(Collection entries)
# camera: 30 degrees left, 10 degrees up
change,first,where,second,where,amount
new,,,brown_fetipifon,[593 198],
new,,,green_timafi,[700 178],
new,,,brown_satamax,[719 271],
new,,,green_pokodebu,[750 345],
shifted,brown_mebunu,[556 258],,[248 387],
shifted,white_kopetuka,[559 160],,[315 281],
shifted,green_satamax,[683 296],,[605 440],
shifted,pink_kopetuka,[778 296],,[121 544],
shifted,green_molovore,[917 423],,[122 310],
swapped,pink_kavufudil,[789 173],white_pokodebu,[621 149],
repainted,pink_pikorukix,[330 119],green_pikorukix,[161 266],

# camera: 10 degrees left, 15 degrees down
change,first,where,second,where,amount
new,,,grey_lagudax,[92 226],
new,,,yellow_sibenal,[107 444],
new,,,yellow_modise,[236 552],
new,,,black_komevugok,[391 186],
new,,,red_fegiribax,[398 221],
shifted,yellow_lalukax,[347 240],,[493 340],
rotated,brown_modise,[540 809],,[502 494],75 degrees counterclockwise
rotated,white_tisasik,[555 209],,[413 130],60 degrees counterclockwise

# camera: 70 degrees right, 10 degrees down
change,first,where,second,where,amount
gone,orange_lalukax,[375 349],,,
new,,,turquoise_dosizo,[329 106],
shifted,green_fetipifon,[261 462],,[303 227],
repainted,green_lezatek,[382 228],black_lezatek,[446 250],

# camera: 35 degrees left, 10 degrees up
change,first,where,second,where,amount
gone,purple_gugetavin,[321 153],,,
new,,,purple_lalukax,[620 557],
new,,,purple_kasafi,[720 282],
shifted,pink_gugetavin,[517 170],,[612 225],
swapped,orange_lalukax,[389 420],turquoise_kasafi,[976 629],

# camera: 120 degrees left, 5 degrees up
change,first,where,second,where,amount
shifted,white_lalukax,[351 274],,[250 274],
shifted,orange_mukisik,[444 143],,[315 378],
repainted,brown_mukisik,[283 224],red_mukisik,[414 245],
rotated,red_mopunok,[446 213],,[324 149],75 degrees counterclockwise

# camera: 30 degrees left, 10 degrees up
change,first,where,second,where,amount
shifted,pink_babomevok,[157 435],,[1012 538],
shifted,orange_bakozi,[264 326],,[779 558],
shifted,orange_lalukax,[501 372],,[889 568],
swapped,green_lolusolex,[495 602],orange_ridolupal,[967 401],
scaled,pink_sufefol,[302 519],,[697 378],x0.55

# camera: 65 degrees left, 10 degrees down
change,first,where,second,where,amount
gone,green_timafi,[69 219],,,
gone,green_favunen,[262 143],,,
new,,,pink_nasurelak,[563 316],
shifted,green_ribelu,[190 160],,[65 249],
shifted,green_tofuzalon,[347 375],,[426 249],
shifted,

AIM OF THE TASK - Each entry above should be repeated exactly, with no line left out.

ANSWER BELOW -
# camera: 30 degrees left, 10 degrees up
change,first,where,second,where,amount
new,,,brown_fetipifon,[593 198],
new,,,green_timafi,[700 178],
new,,,brown_satamax,[719 271],
new,,,green_pokodebu,[750 345],
shifted,brown_mebunu,[556 258],,[248 387],
shifted,white_kopetuka,[559 160],,[315 281],
shifted,green_satamax,[683 296],,[605 440],
shifted,pink_kopetuka,[778 296],,[121 544],
shifted,green_molovore,[917 423],,[122 310],
swapped,pink_kavufudil,[789 173],white_pokodebu,[621 149],
repainted,pink_pikorukix,[330 119],green_pikorukix,[161 266],

# camera: 10 degrees left, 15 degrees down
change,first,where,second,where,amount
new,,,grey_lagudax,[92 226],
new,,,yellow_sibenal,[107 444],
new,,,yellow_modise,[236 552],
new,,,black_komevugok,[391 186],
new,,,red_fegiribax,[398 221],
shifted,yellow_lalukax,[347 240],,[493 340],
rotated,brown_modise,[540 809],,[502 494],75 degrees counterclockwise
rotated,white_tisasik,[555 209],,[413 130],60 degrees counterclockwise

# camera: 70 degrees right, 10 degrees down
change,first,where,second,where,amount
gone,orange_lalukax,[375 349],,,
new,,,turquoise_dosizo,[329 106],
shifted,green_fetipifon,[261 462],,[303 227],
repainted,green_lezatek,[382 228],black_lezatek,[446 250],

# camera: 35 degrees left, 10 degrees up
change,first,where,second,where,amount
gone,purple_gugetavin,[321 153],,,
new,,,purple_lalukax,[620 557],
new,,,purple_kasafi,[720 282],
shifted,pink_gugetavin,[517 170],,[612 225],
swapped,orange_lalukax,[389 420],turquoise_kasafi,[976 629],

# camera: 120 degrees left, 5 degrees up
change,first,where,second,where,amount
shifted,white_lalukax,[351 274],,[250 274],
shifted,orange_mukisik,[444 143],,[315 378],
repainted,brown_mukisik,[283 224],red_mukisik,[414 245],
rotated,red_mopunok,[446 213],,[324 149],75 degrees counterclockwise

# camera: 30 degrees left, 10 degrees up
change,first,where,second,where,amount
shifted,pink_babomevok,[157 435],,[1012 538],
shifted,orange_bakozi,[264 326],,[779 558],
shifted,orange_lalukax,[501 372],,[889 568],
swapped,green_lolusolex,[495 602],orange_ridolupal,[967 401],
scaled,pink_sufefol,[302 519],,[697 378],x0.55

# camera: 65 degrees left, 10 degrees down
change,first,where,second,where,amount
gone,green_timafi,[69 219],,,
gone,green_favunen,[262 143],,,
new,,,pink_nasurelak,[563 316],
shifted,green_ribelu,[190 160],,[65 249],
shifted,green_tofuzalon,[347 375],,[426 249],
shifted,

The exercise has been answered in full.